YOUR INSTRUCTIONS ::
Looking through the listing that follows, count the lines that contain "purple" and give only that number.

EXCERPTED DATA ::
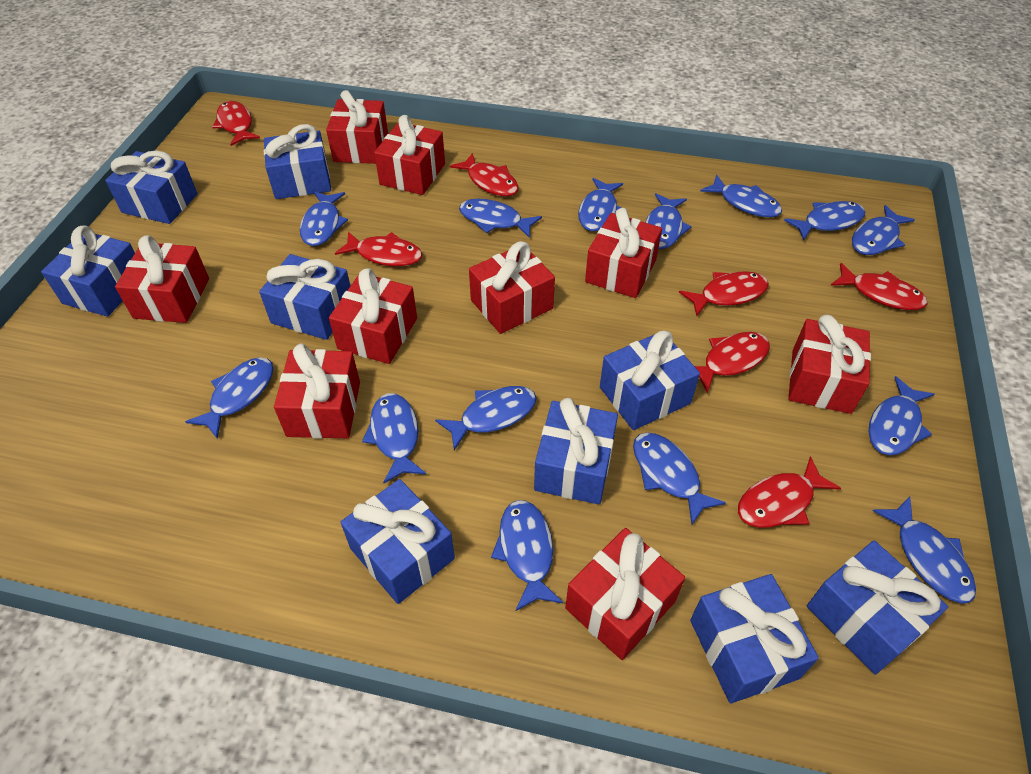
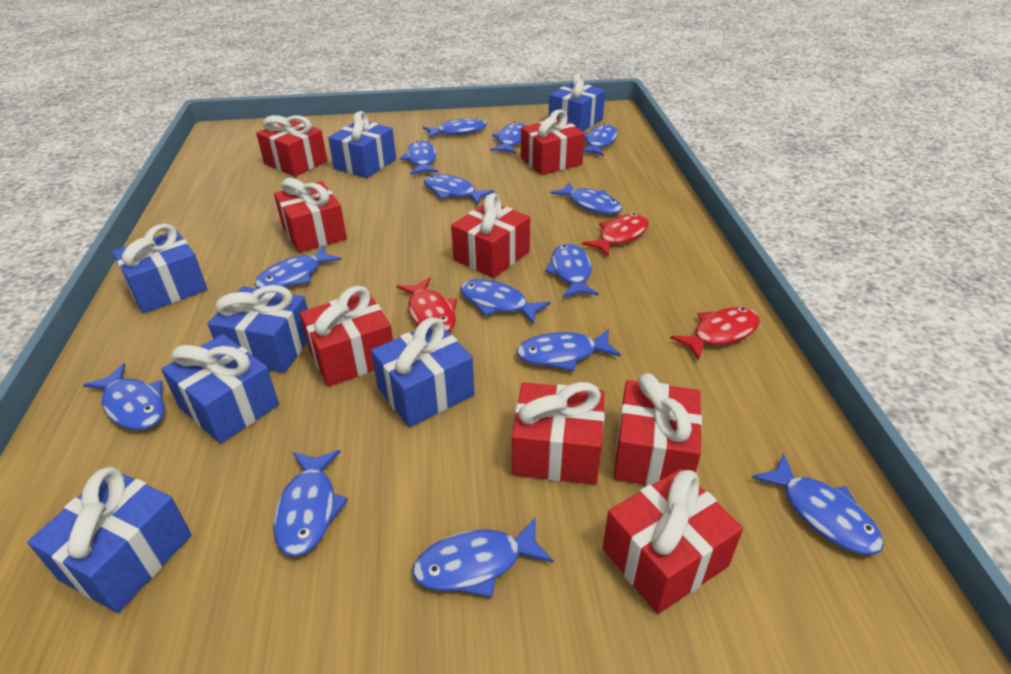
blue gift: 9 -> 7
red fish: 7 -> 3
red gift: 9 -> 8

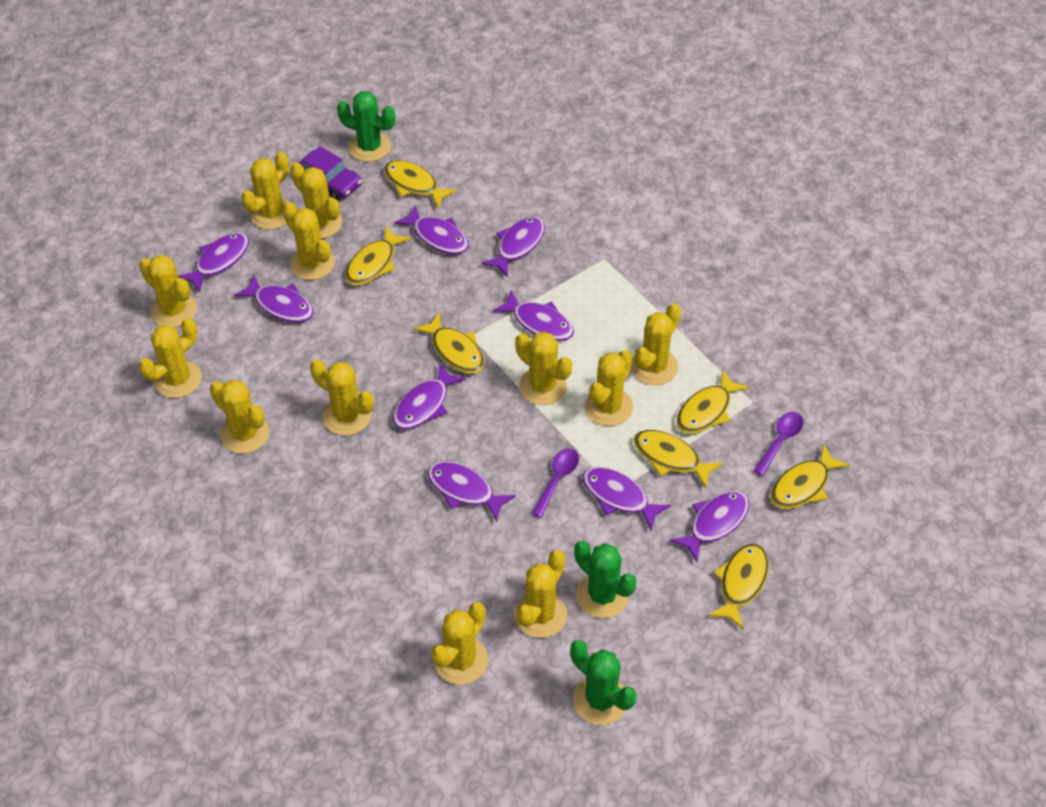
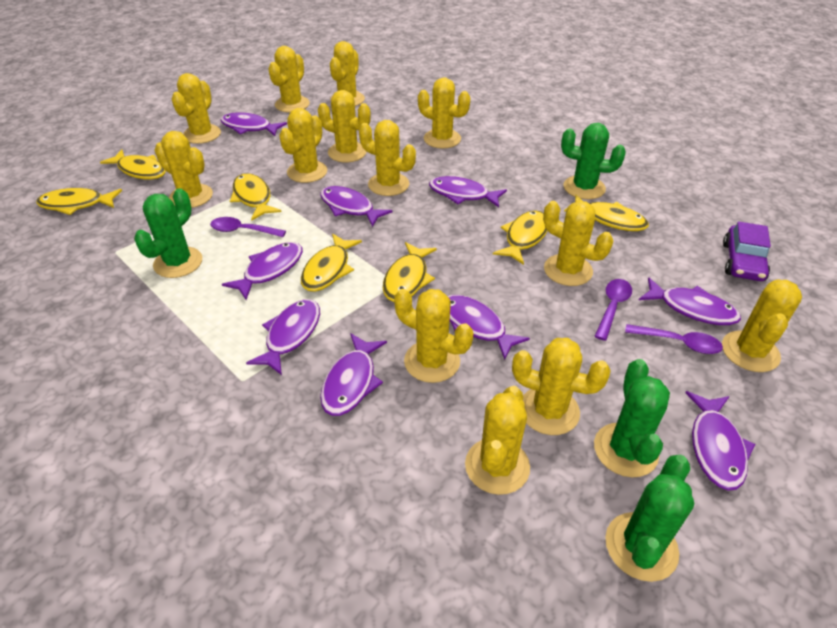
green cactus: 3 -> 4
purple spoon: 2 -> 3
yellow cactus: 12 -> 13

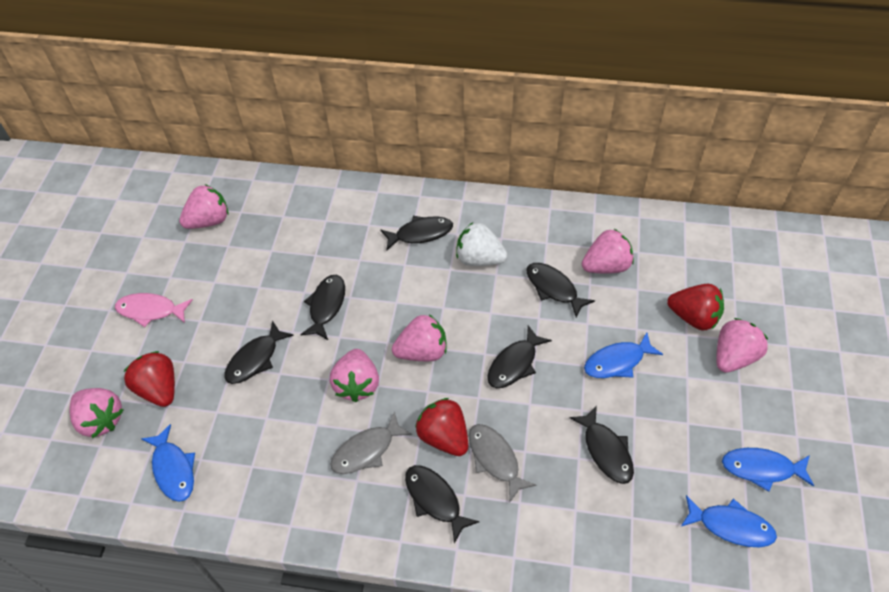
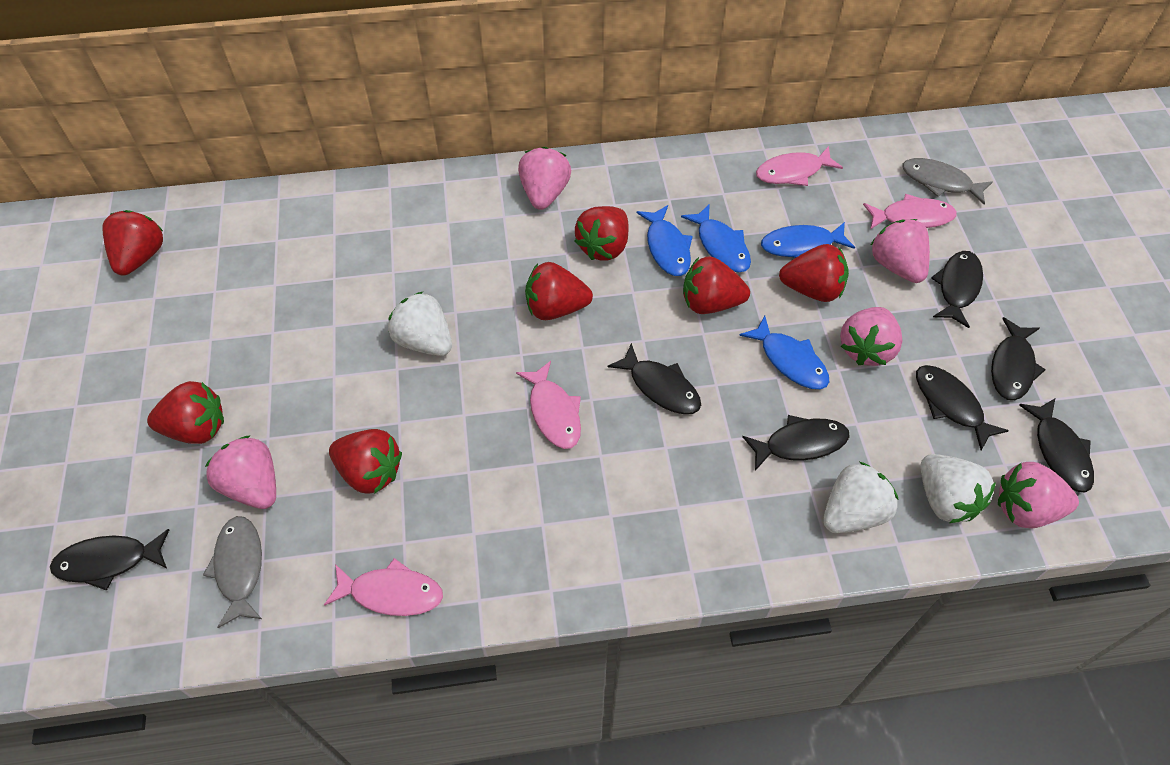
pink fish: 1 -> 4
pink strawberry: 6 -> 5
red strawberry: 3 -> 7
white strawberry: 1 -> 3

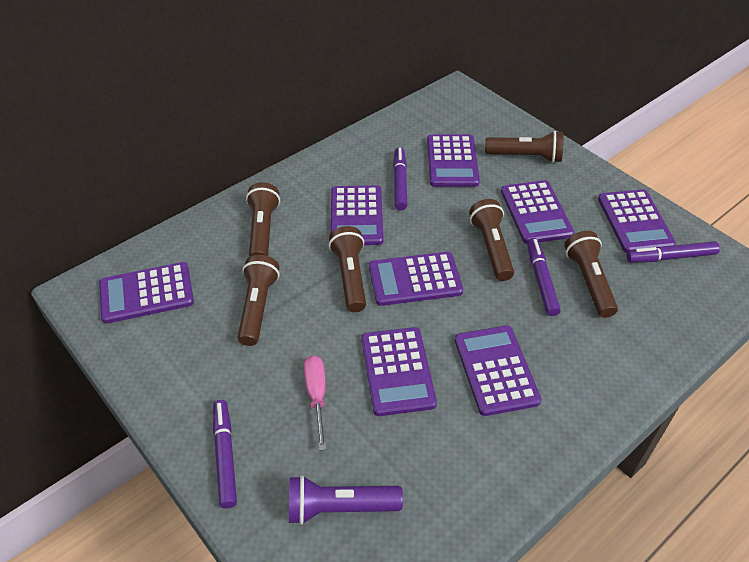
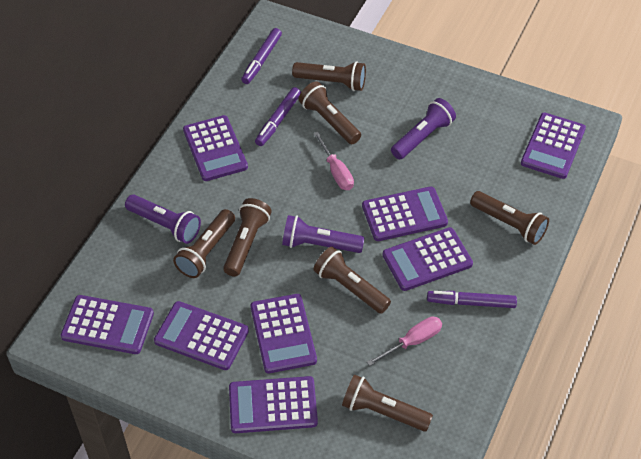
brown flashlight: 6 -> 7
pink screwdriver: 1 -> 2
purple flashlight: 1 -> 3
purple marker: 4 -> 3

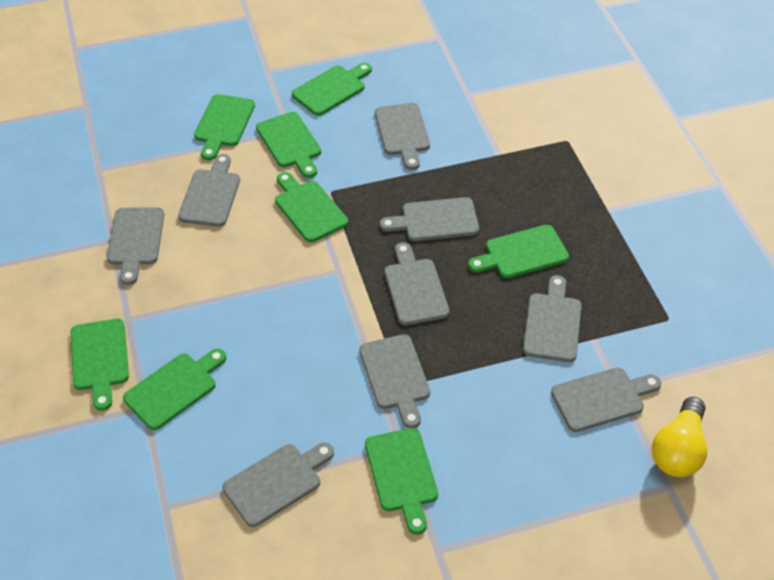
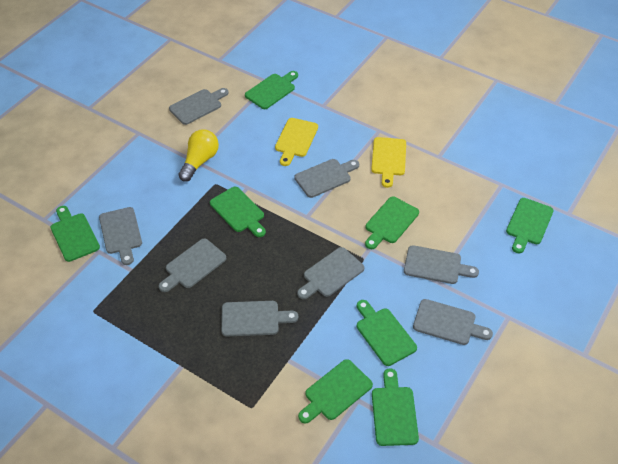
grey cutting board: 9 -> 8
yellow cutting board: 0 -> 2

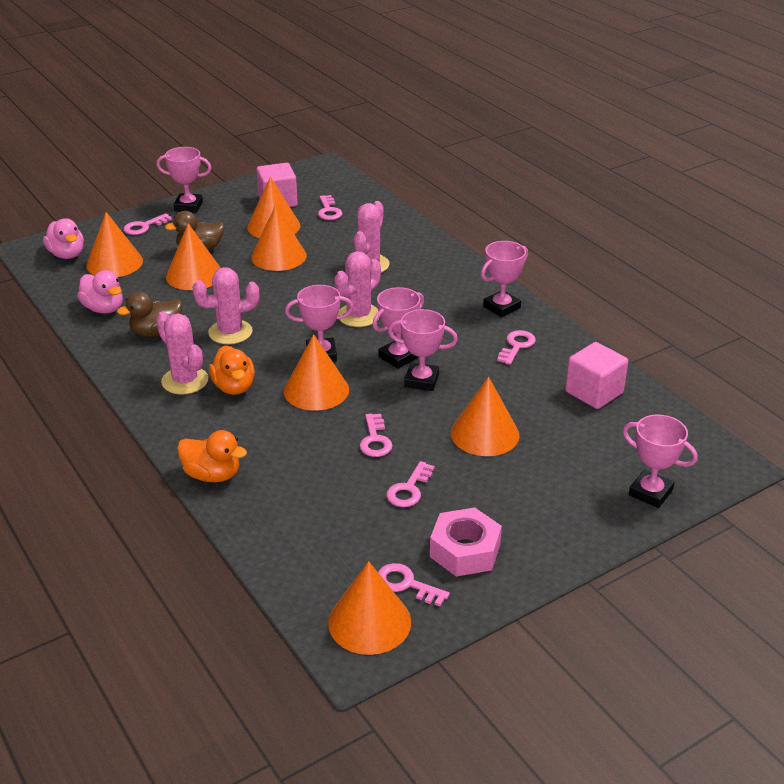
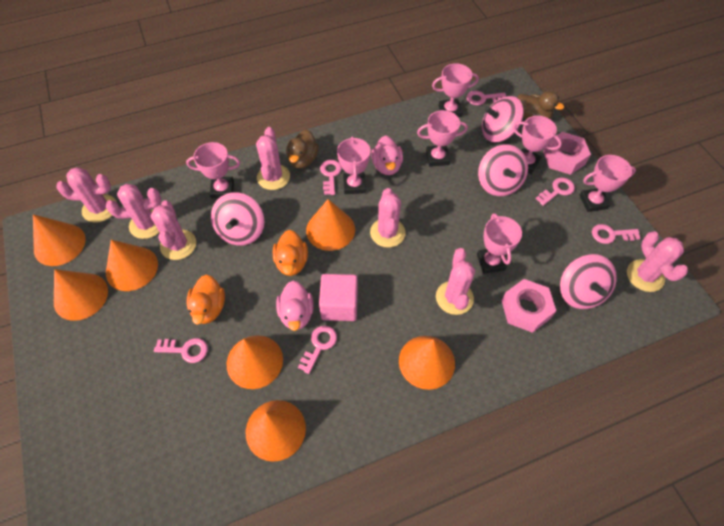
pink cactus: 4 -> 7
pink cube: 2 -> 1
pink nut: 1 -> 2
pink spinning top: 0 -> 4
pink trophy: 6 -> 7

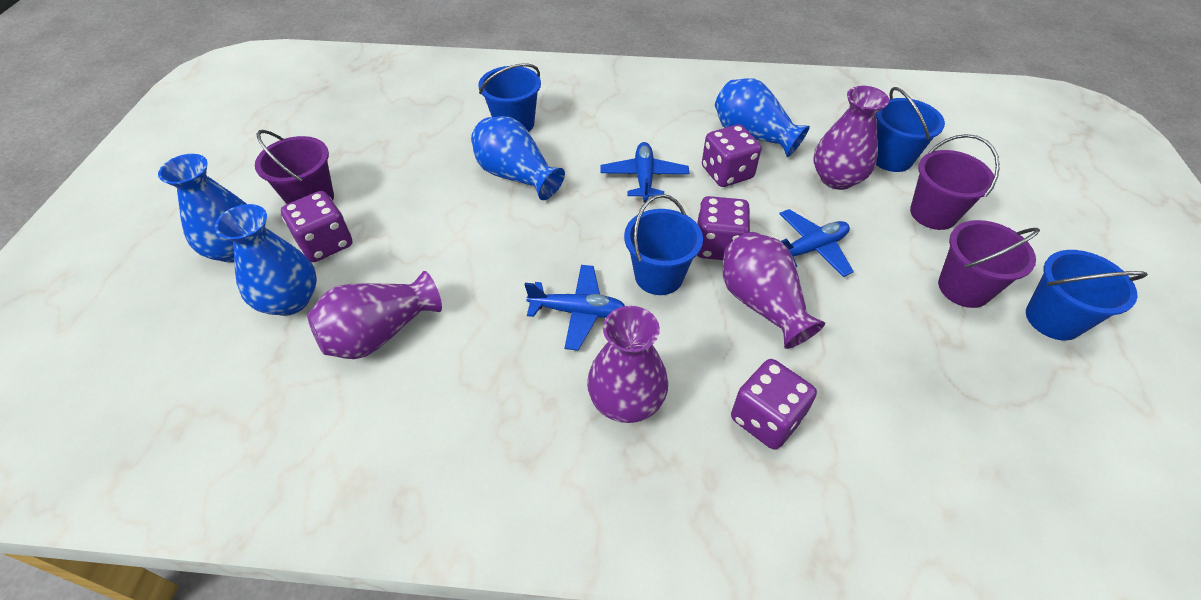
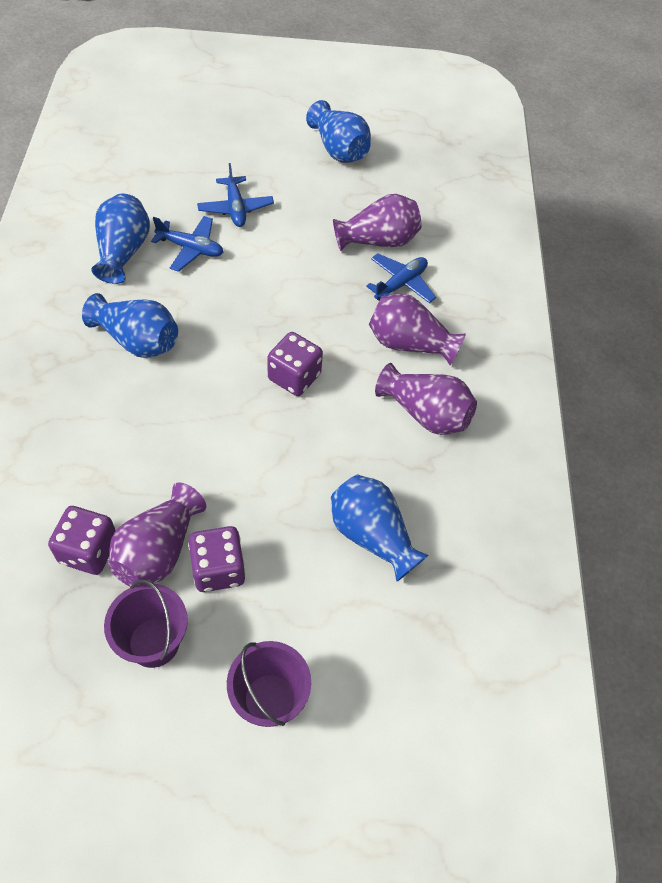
blue bucket: 4 -> 0
purple bucket: 3 -> 2
purple dice: 4 -> 3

COMPLETED EXERCISE ::
5